PROBLEM DETAILS> Start at the line below containing "none -> black brick G1:I2 level 1" and stop at the line containing "none -> black round brick N8:O9 level 1". Repeat every line of that stretch exactly, and nothing outside it.

MATERIAL SUPPLIED>
################

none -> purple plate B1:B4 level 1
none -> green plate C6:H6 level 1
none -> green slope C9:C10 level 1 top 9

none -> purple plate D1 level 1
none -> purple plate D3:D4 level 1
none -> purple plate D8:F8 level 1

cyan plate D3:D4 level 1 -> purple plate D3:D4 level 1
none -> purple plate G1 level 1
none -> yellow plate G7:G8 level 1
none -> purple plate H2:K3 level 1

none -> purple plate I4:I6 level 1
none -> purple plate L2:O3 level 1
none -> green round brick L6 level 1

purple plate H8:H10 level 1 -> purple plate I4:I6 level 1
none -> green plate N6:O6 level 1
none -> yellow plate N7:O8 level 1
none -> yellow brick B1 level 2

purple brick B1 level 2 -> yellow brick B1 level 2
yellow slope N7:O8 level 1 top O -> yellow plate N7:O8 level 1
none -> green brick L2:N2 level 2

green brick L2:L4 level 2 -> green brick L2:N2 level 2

################

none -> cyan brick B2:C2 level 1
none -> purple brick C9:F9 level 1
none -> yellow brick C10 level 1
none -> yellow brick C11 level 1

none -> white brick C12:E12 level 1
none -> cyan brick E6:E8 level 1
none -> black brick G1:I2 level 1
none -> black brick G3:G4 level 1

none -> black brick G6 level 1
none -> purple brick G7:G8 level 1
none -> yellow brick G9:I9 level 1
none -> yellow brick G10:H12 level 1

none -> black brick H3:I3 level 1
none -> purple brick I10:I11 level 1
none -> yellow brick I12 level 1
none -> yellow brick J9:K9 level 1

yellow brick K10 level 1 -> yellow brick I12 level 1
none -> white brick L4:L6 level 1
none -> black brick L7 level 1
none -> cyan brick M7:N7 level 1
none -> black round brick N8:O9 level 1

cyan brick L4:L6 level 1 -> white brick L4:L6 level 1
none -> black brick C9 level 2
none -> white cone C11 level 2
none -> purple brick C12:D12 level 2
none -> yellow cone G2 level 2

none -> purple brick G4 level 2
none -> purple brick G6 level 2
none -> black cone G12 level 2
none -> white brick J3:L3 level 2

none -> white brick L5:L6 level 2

################

RESPONSE AREA>
none -> black brick G1:I2 level 1
none -> black brick G3:G4 level 1

none -> black brick G6 level 1
none -> purple brick G7:G8 level 1
none -> yellow brick G9:I9 level 1
none -> yellow brick G10:H12 level 1

none -> black brick H3:I3 level 1
none -> purple brick I10:I11 level 1
none -> yellow brick I12 level 1
none -> yellow brick J9:K9 level 1

yellow brick K10 level 1 -> yellow brick I12 level 1
none -> white brick L4:L6 level 1
none -> black brick L7 level 1
none -> cyan brick M7:N7 level 1
none -> black round brick N8:O9 level 1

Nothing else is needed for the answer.